Exercise details >>
Every entry below should be repeated exactly; the pictures should not.

Records from a dataset
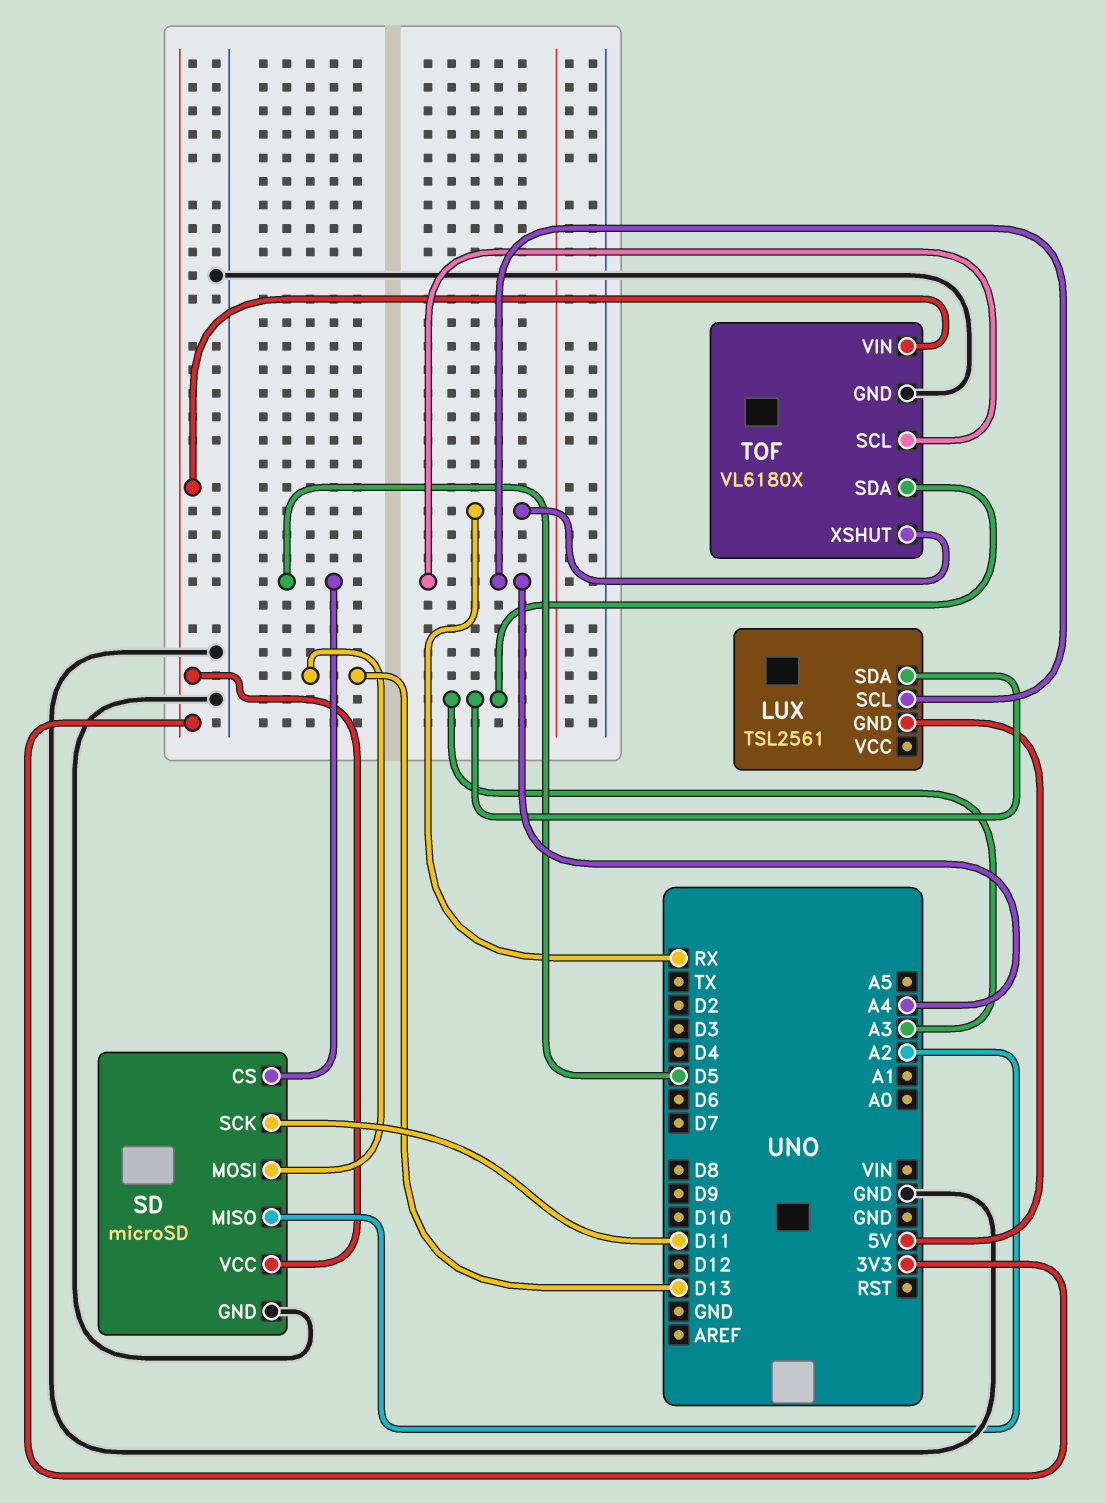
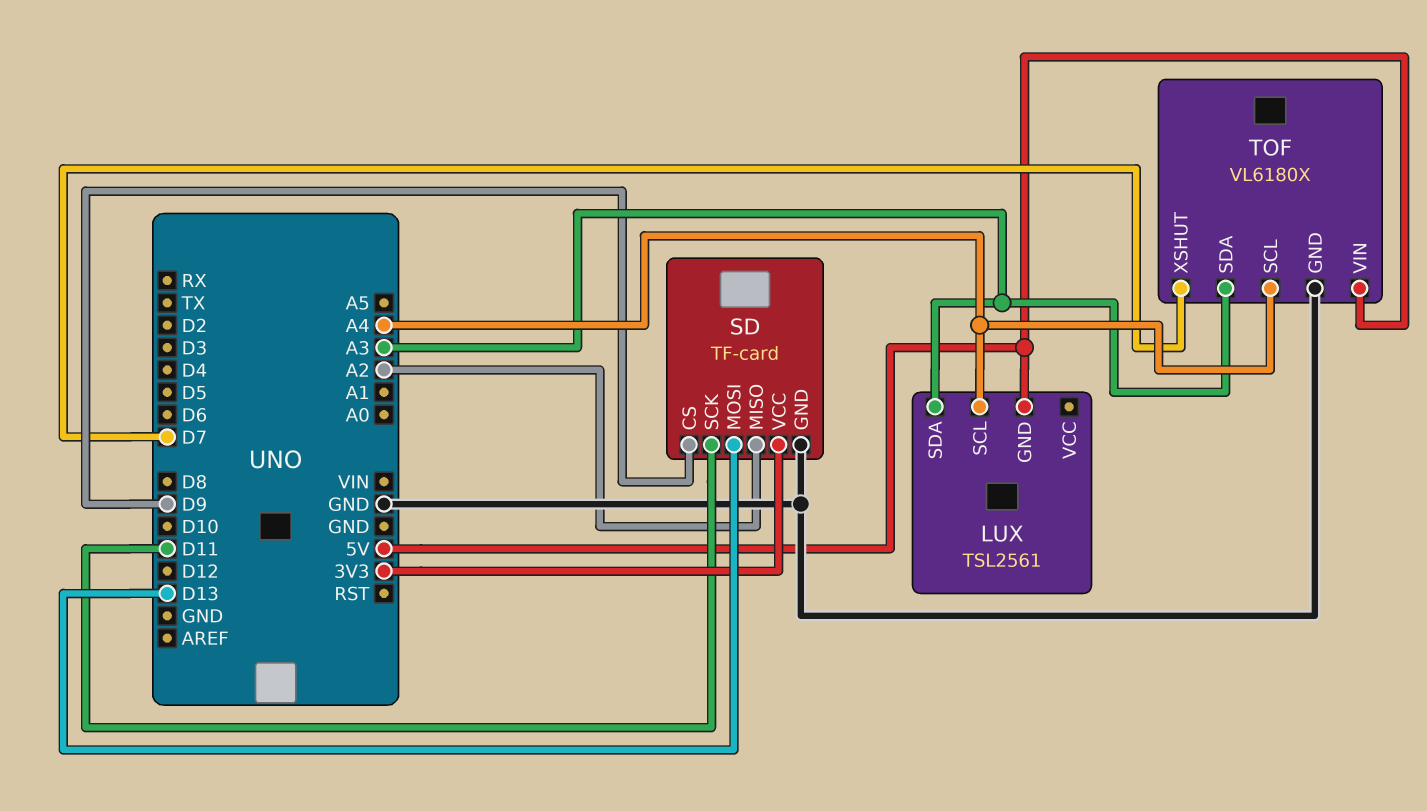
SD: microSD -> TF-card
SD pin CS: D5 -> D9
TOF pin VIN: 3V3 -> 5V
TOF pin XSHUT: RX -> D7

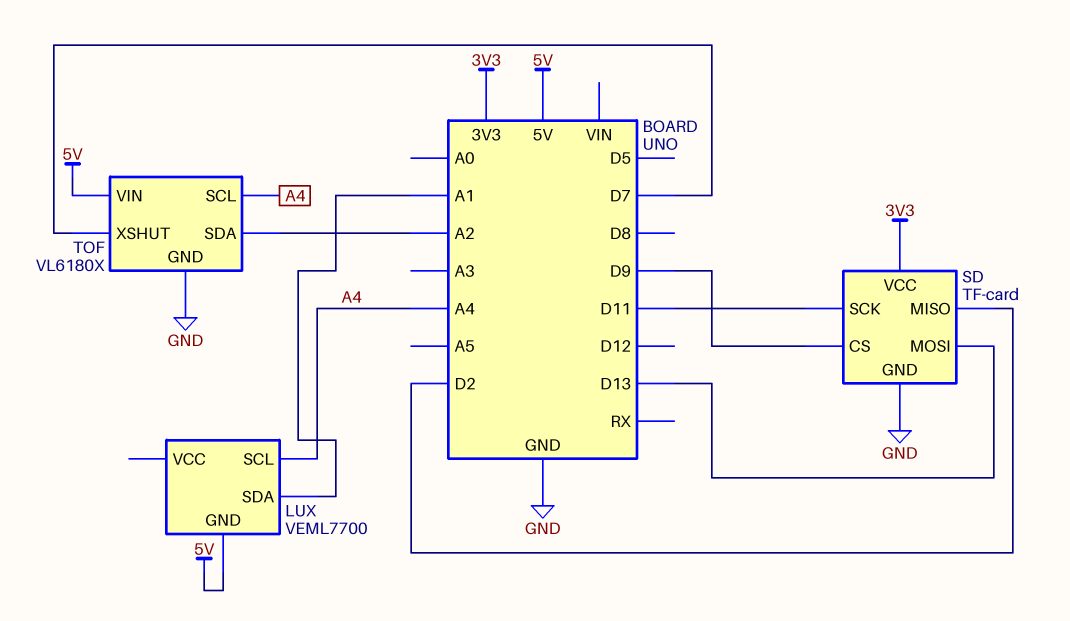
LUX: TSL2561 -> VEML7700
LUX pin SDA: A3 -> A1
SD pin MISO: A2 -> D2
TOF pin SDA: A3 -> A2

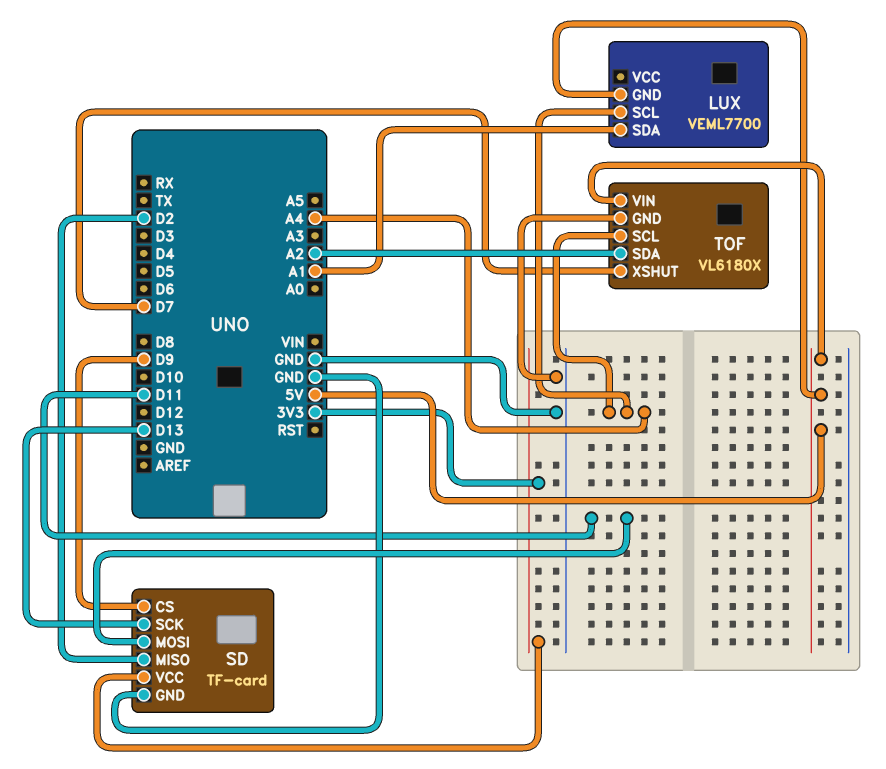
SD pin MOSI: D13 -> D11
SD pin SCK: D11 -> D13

Worked solution >>
SD: microSD -> TF-card
SD pin CS: D5 -> D9
TOF pin VIN: 3V3 -> 5V
TOF pin XSHUT: RX -> D7

LUX: TSL2561 -> VEML7700
LUX pin SDA: A3 -> A1
SD pin MISO: A2 -> D2
TOF pin SDA: A3 -> A2

SD pin MOSI: D13 -> D11
SD pin SCK: D11 -> D13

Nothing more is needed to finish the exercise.